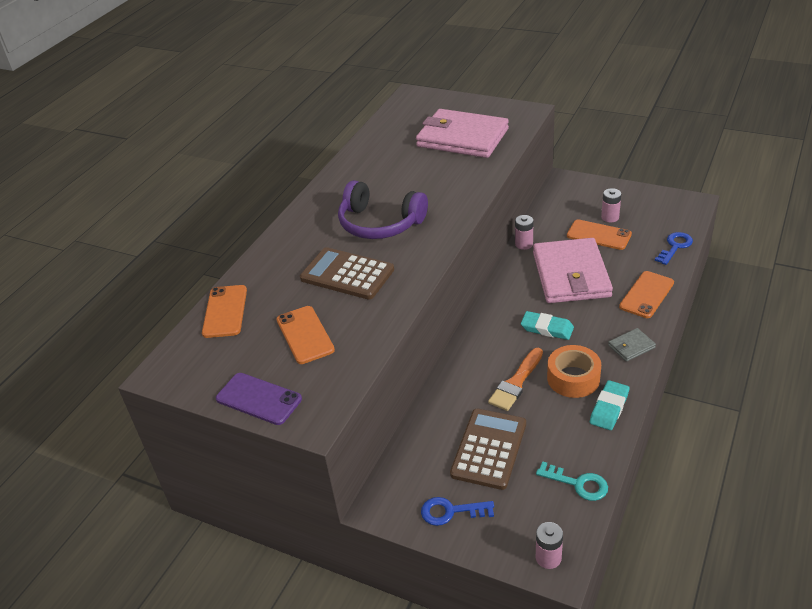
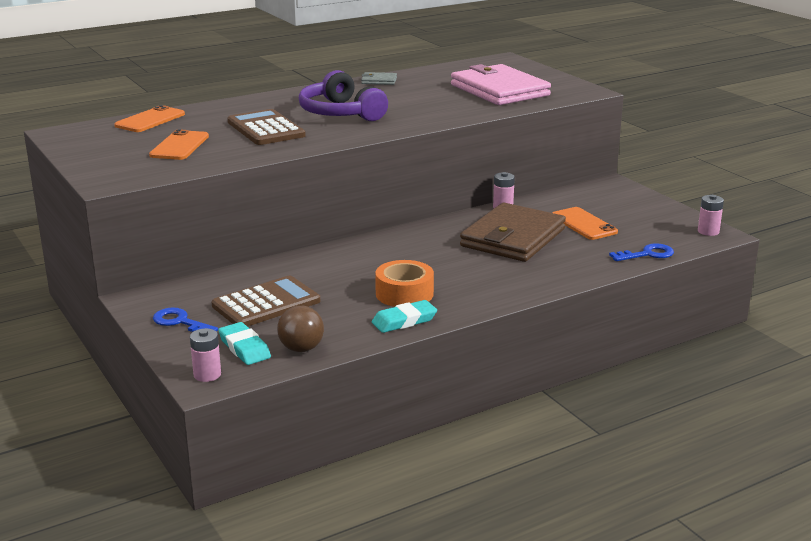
camera: 30 degrees right, 15 degrees down
(258, 399) = (93, 162): purple phone -> none
(516, 383) = (352, 278): orange brush -> none
(547, 328) = (434, 259): turquoise eraser -> turquoise eraser (244, 348)
(571, 275) = (513, 238): pink wallet -> brown wallet
(578, 483) = (301, 349): turquoise key -> brown ball
(610, 217) = (615, 217): pink battery -> pink battery (708, 231)
(631, 346) = (490, 295): grey wallet -> grey wallet (379, 81)
(646, 295) = (562, 272): orange phone -> none

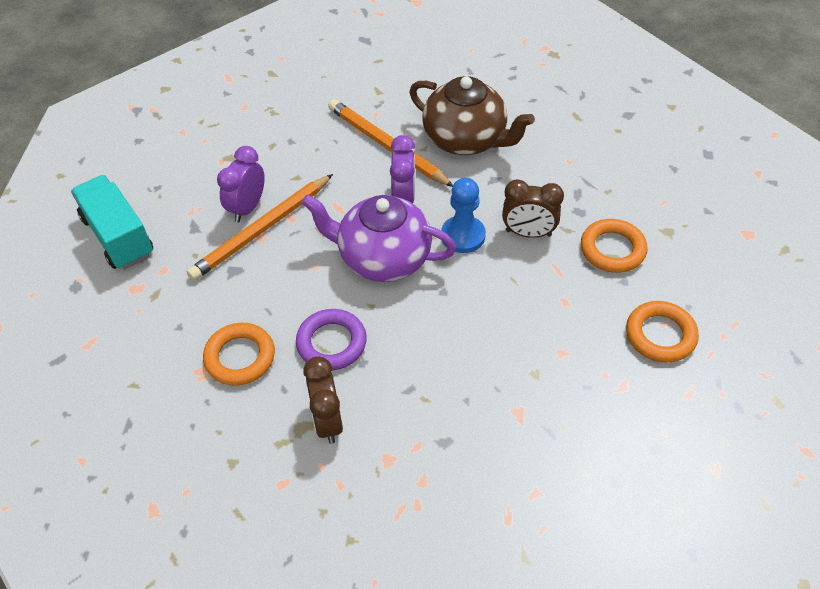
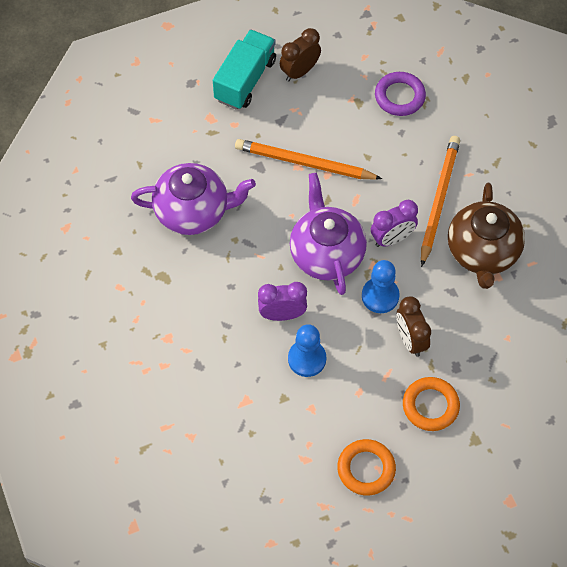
camera: 60 degrees right, 10 degrees up
(240, 357) = (193, 211): orange ring -> purple teapot
(247, 208) = (318, 142): purple clock -> purple clock (282, 314)
(327, 421) = (175, 289): brown clock -> brown clock (300, 71)
(331, 343) = (235, 259): purple ring -> purple ring (399, 96)
(499, 330) = (307, 359): none -> blue pawn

⁂

Restate the listing above word for word. Leave the images out.

# RESPONSE AREA
camera: 30 degrees right, 15 degrees down
(258, 399) = (93, 162): purple phone -> none
(516, 383) = (352, 278): orange brush -> none
(547, 328) = (434, 259): turquoise eraser -> turquoise eraser (244, 348)
(571, 275) = (513, 238): pink wallet -> brown wallet
(578, 483) = (301, 349): turquoise key -> brown ball
(610, 217) = (615, 217): pink battery -> pink battery (708, 231)
(631, 346) = (490, 295): grey wallet -> grey wallet (379, 81)
(646, 295) = (562, 272): orange phone -> none

camera: 60 degrees right, 10 degrees up
(240, 357) = (193, 211): orange ring -> purple teapot
(247, 208) = (318, 142): purple clock -> purple clock (282, 314)
(327, 421) = (175, 289): brown clock -> brown clock (300, 71)
(331, 343) = (235, 259): purple ring -> purple ring (399, 96)
(499, 330) = (307, 359): none -> blue pawn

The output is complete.